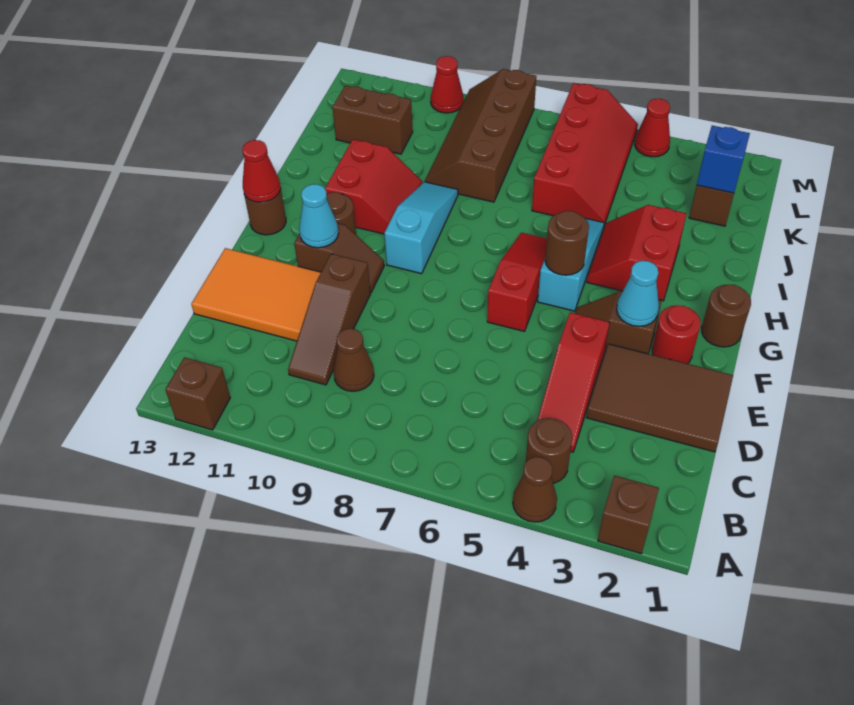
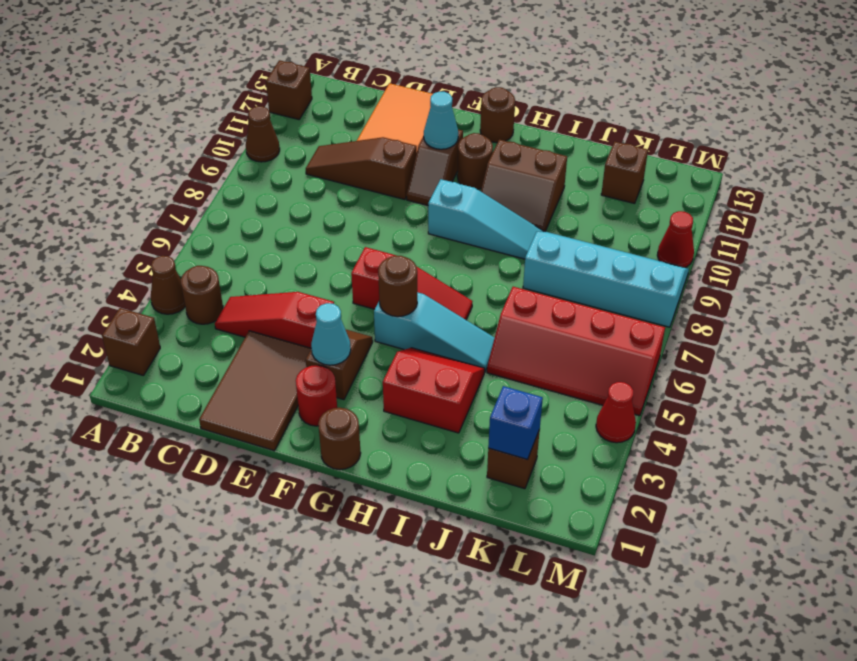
brown cone C9 level 1 -> brown cone A10 level 1
red cone G13 level 2 -> none
red slope H10:I11 level 1 top 11 -> brown slope H10:I11 level 1 top 11
brown slope J8:M9 level 1 top 8 -> cyan slope J8:M9 level 1 top 8
brown brick K11:K12 level 1 -> brown brick K12 level 1

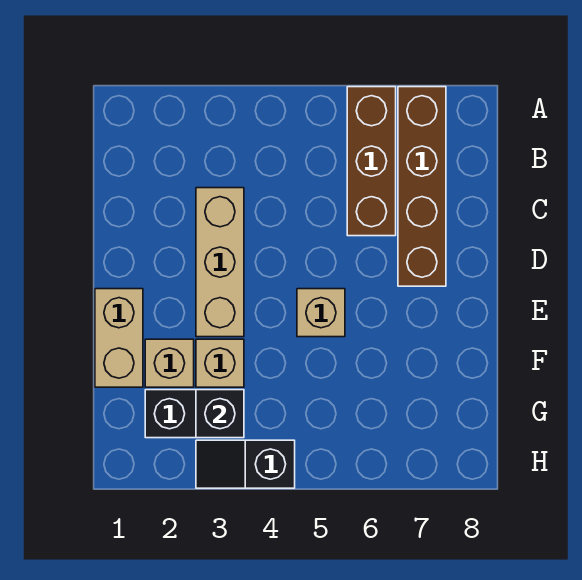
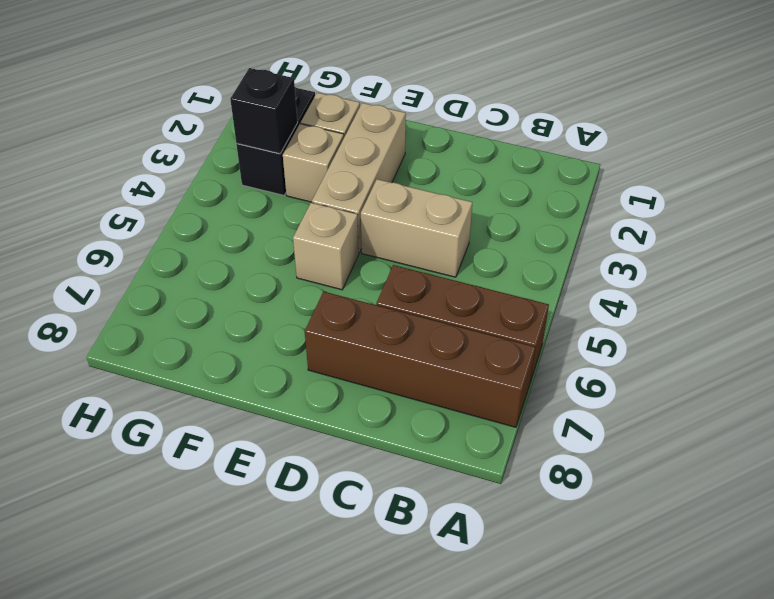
tan brick C3:E3 level 1 -> tan brick E2:E4 level 1
tan brick E1:F1 level 1 -> tan brick C4:D4 level 1
black slope H3:H4 level 1 top 4 -> none

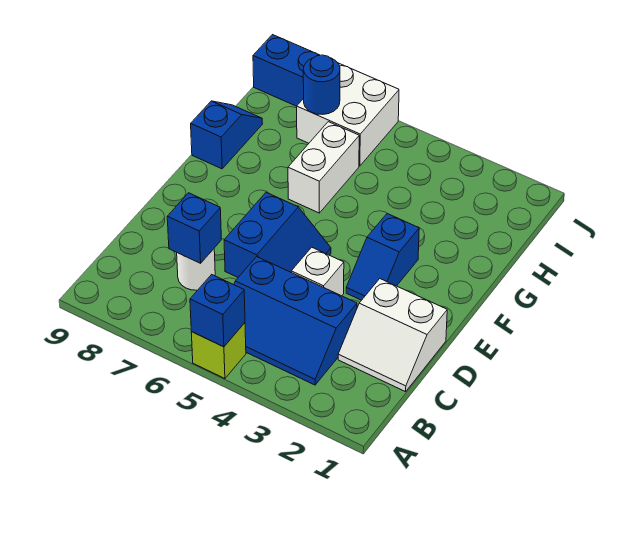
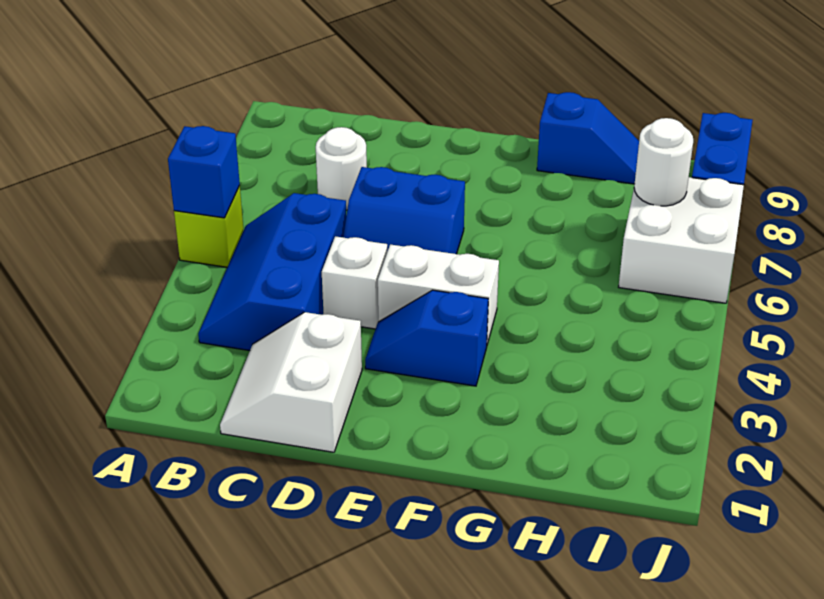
blue brick C7 level 2 -> none
white brick G6:H6 level 1 -> white brick E4:F4 level 1
blue round brick I7 level 2 -> white round brick I7 level 2

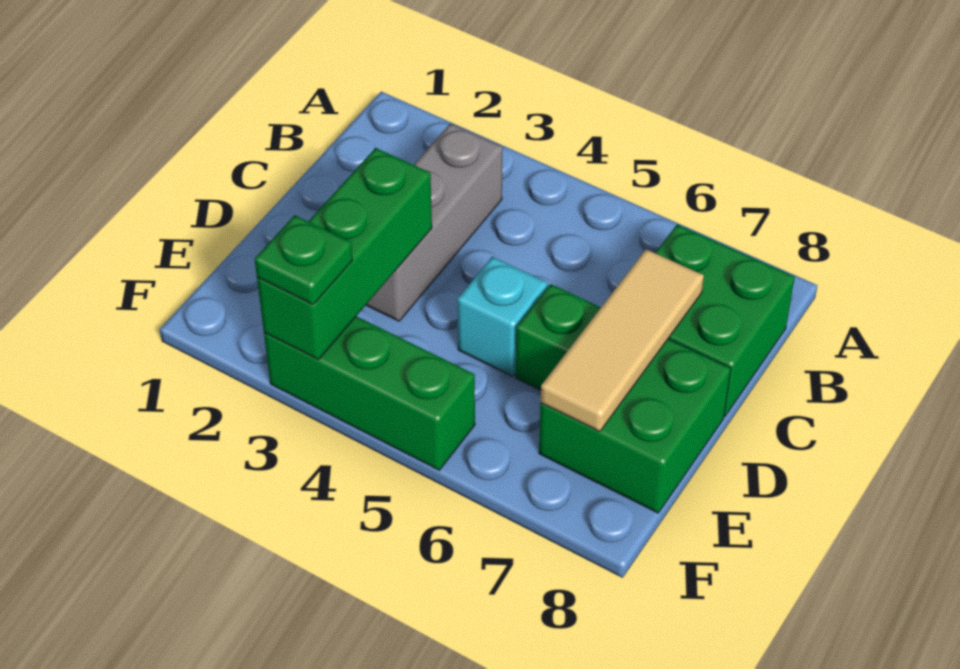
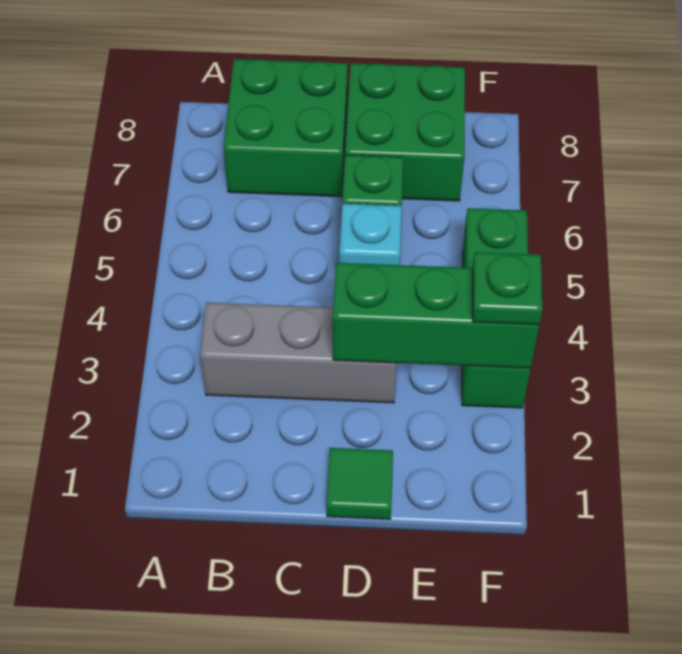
tan tile C7:E7 level 2 -> none
none -> green tile D1 level 1

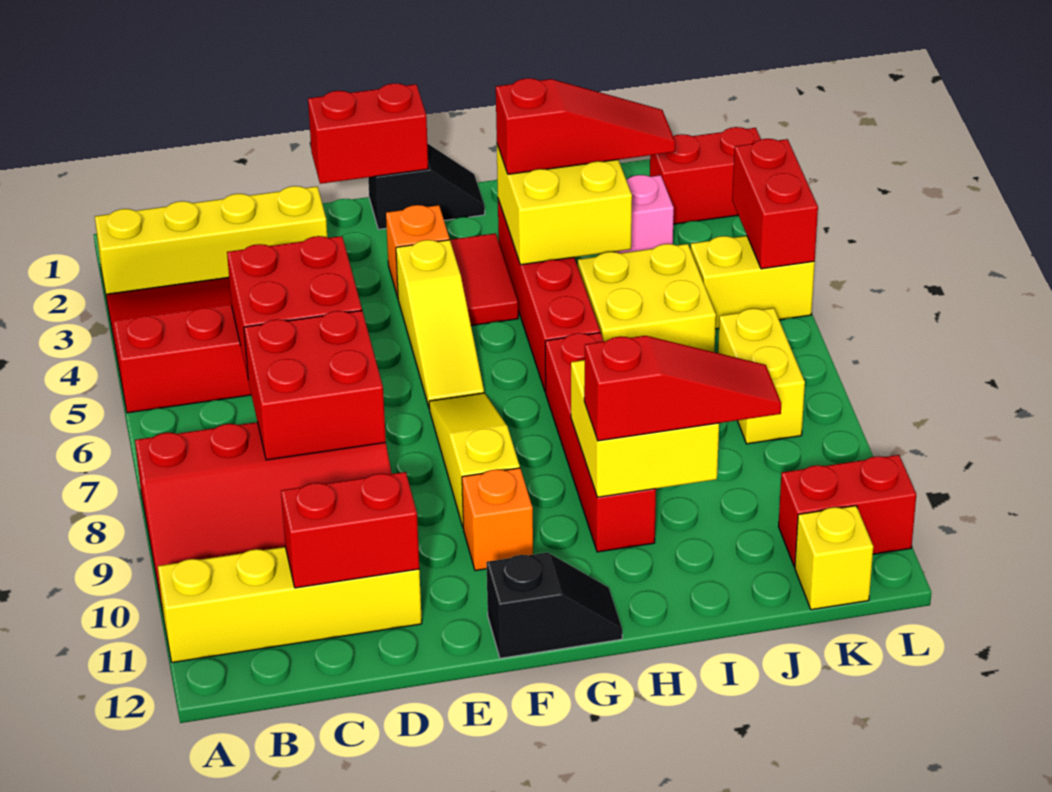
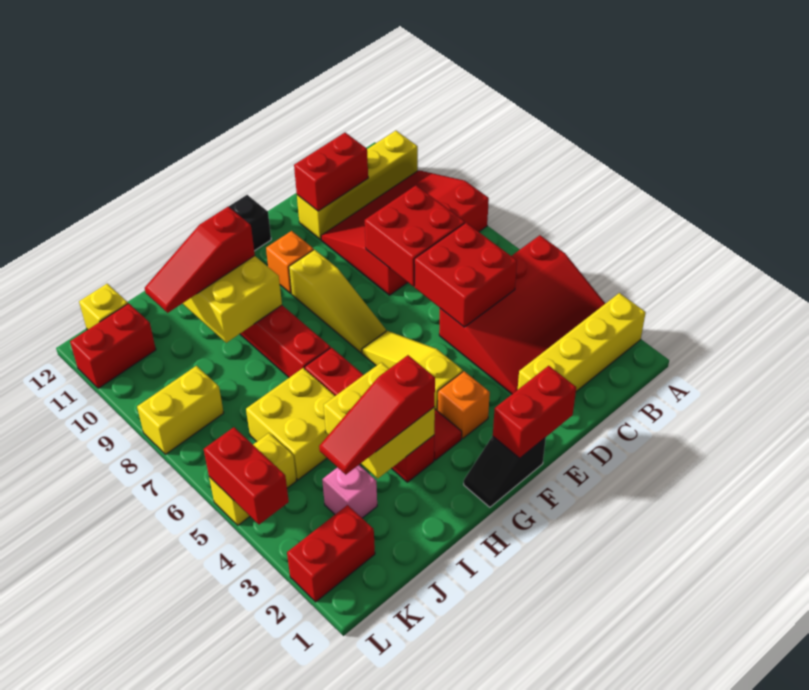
yellow brick K7:K8 level 1 -> yellow brick K8:L8 level 1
——————
Exercise goal: Among the lines above, find those holding "none" and copy each one.

Finished task:
red cone G13 level 2 -> none
black slope H3:H4 level 1 top 4 -> none
blue brick C7 level 2 -> none
tan tile C7:E7 level 2 -> none
none -> green tile D1 level 1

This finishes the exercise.